Action item → The answer must consist solely of the lines from the one with "none -> yellow lemon [382,50,406,75]" through the last line of the data, copied exactly, with no pictures.

Records for the exercise →
=-=-=
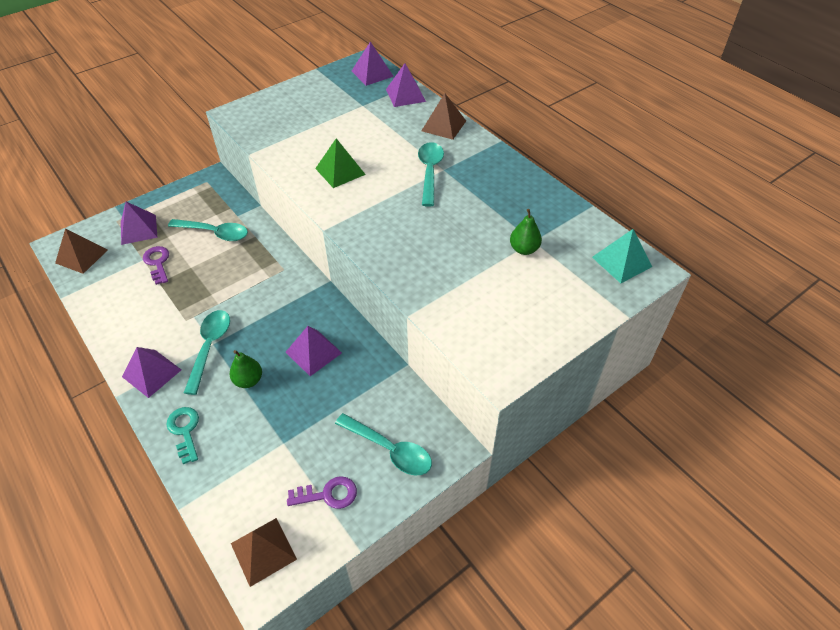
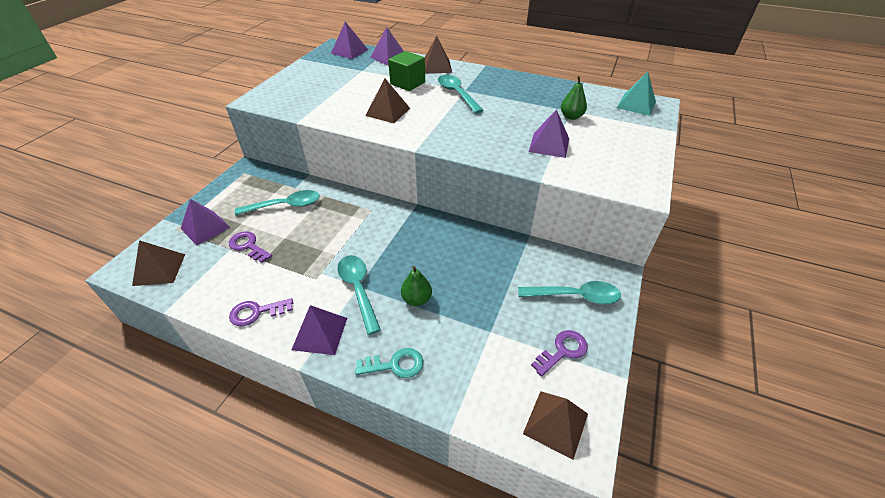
camera: 30 degrees left, 5 degrees down
turquoise key [166,407,199,464] -> turquoise key turned 135 degrees clockwise [355,348,423,378]
purple pyramid [286,326,342,376] -> purple pyramid moved to [529,109,569,158]
green pyramid [315,138,366,188] -> brown pyramid [366,78,410,123]
none -> purple key [229,298,293,326]
none -> green cube [388,51,425,91]

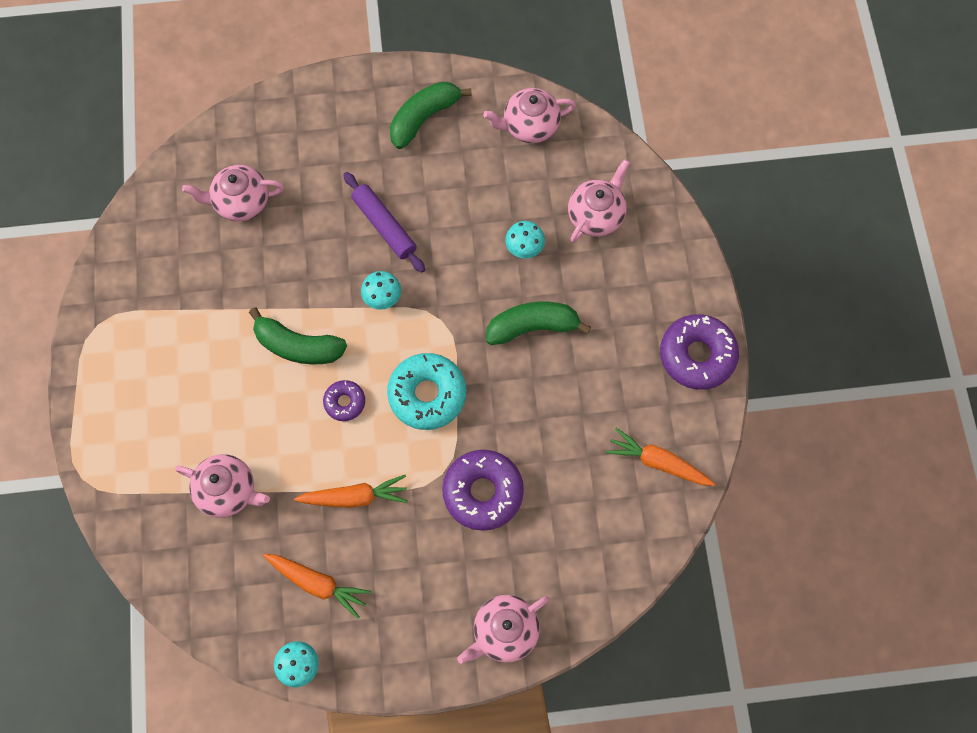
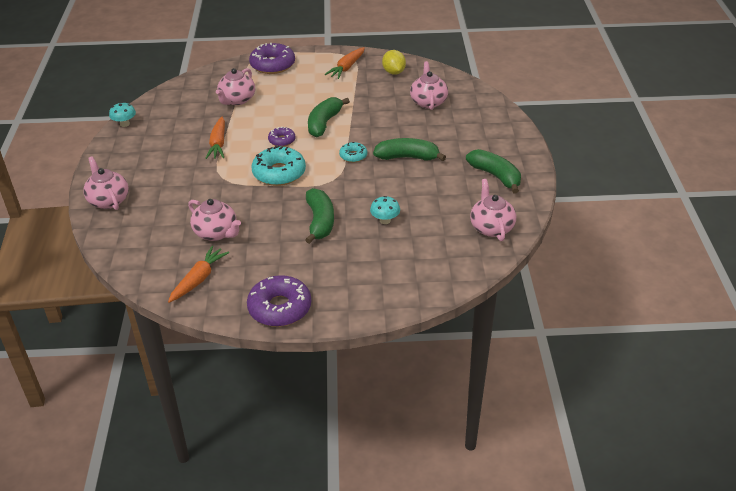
camera: 95 degrees right, 30 degrees down
orange carrot [263,554,372,618] -> orange carrot moved to [325,47,365,79]
purple rolling pin [343,172,425,273] -> green banana [373,138,446,161]
turquoise mushroom [361,271,401,310] -> turquoise donut [339,142,367,162]
purple donut [442,450,524,531] -> purple donut moved to [249,43,295,74]
pink teapot [568,159,630,243] -> pink teapot moved to [188,199,241,241]
none -> yellow lemon [382,50,406,75]

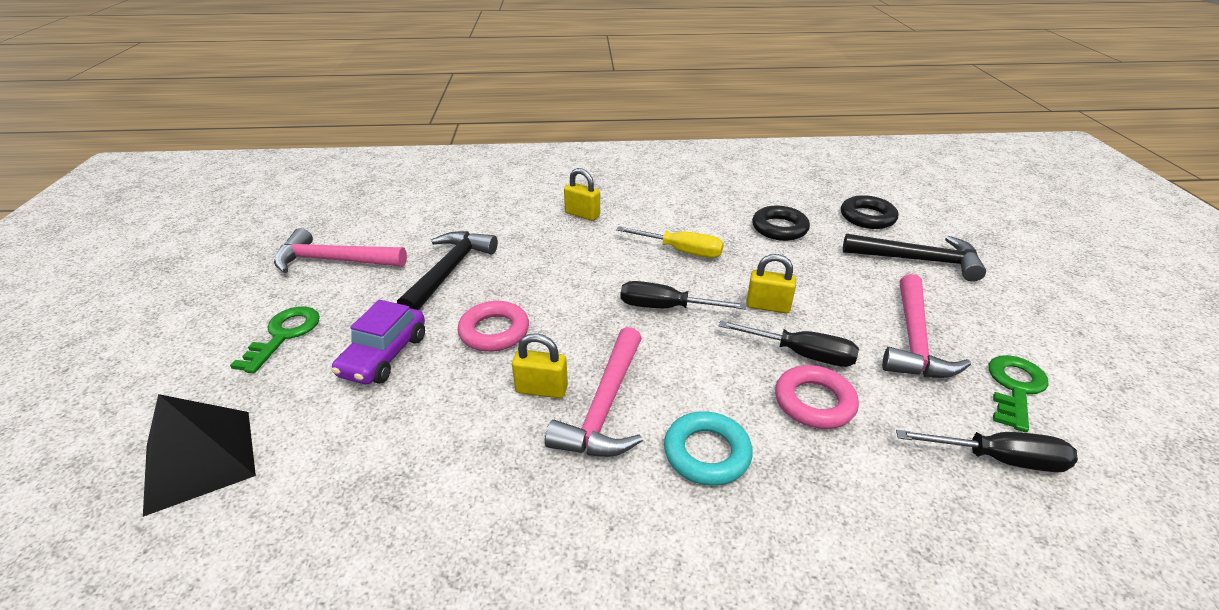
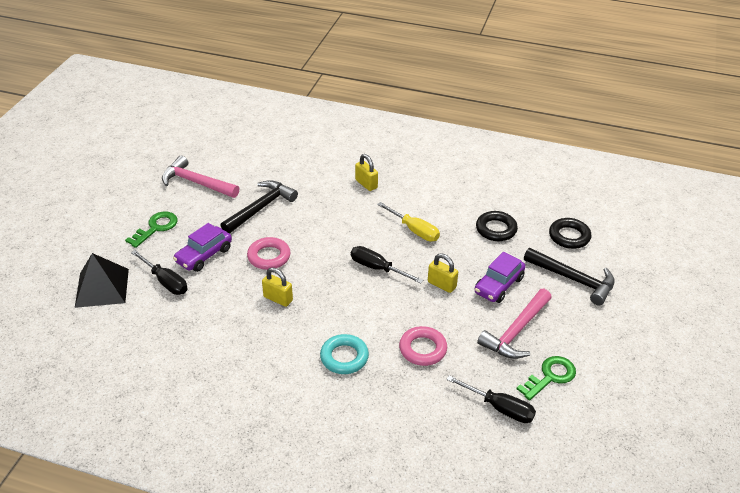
camera: 20 degrees right, 5 degrees up
pink hammer [545,327,643,457] -> none
black screwdriver [719,321,859,367] -> black screwdriver moved to [131,250,188,295]
none -> purple car [474,252,526,303]

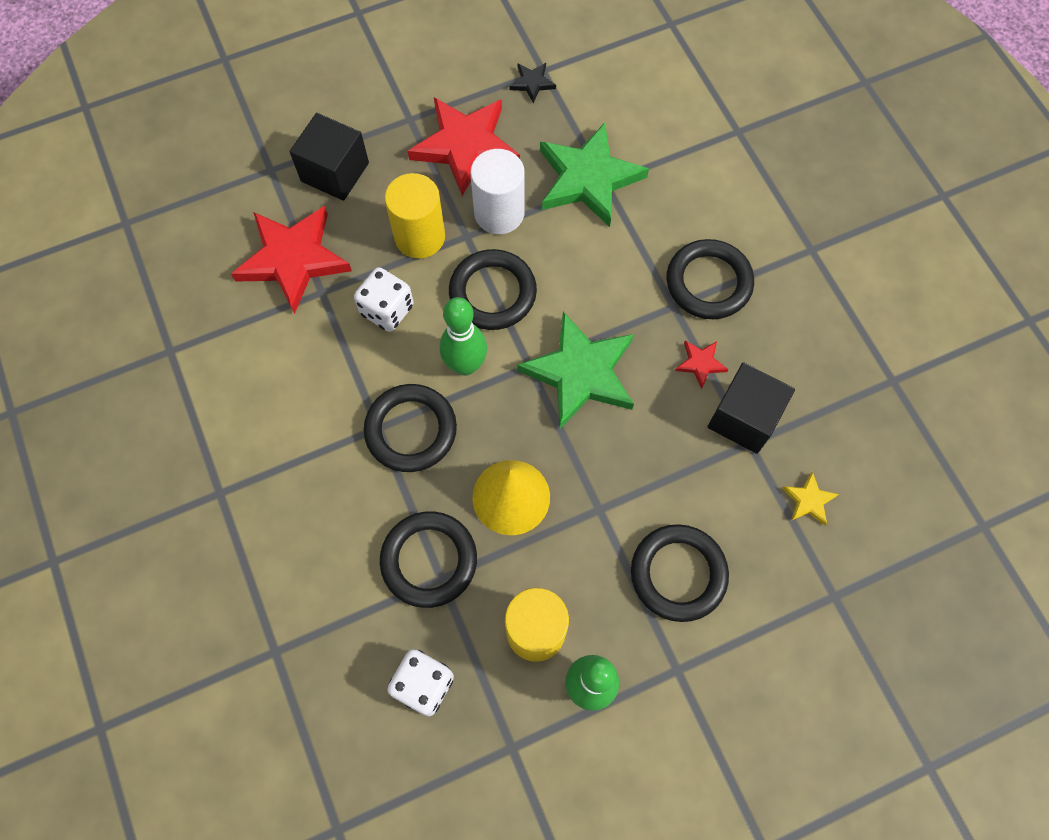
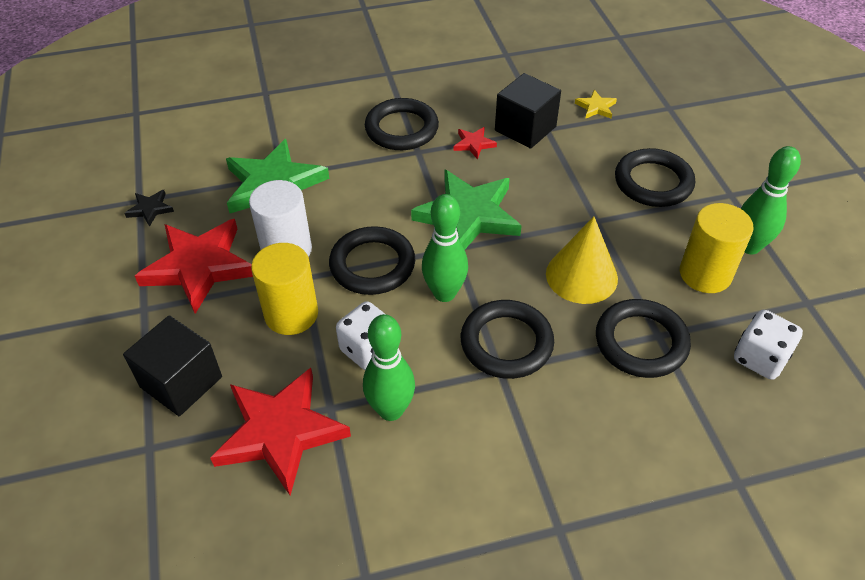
camera: 80 degrees left, 20 degrees down
none -> green bowling pin [363,314,415,421]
=-=-=
Result of this task →
none -> yellow lemon [382,50,406,75]

camera: 20 degrees right, 5 degrees up
pink hammer [545,327,643,457] -> none
black screwdriver [719,321,859,367] -> black screwdriver moved to [131,250,188,295]
none -> purple car [474,252,526,303]

camera: 80 degrees left, 20 degrees down
none -> green bowling pin [363,314,415,421]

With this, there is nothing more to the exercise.